Records from a dataset:
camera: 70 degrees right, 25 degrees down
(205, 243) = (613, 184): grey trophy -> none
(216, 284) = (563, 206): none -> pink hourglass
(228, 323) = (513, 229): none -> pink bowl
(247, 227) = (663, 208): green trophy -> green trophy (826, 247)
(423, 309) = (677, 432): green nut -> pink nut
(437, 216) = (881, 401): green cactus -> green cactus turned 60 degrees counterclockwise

__EXERCISE DETAILS__. The records shown above should be given again word for word.

__REPLY TO THE TASK__.
camera: 70 degrees right, 25 degrees down
(205, 243) = (613, 184): grey trophy -> none
(216, 284) = (563, 206): none -> pink hourglass
(228, 323) = (513, 229): none -> pink bowl
(247, 227) = (663, 208): green trophy -> green trophy (826, 247)
(423, 309) = (677, 432): green nut -> pink nut
(437, 216) = (881, 401): green cactus -> green cactus turned 60 degrees counterclockwise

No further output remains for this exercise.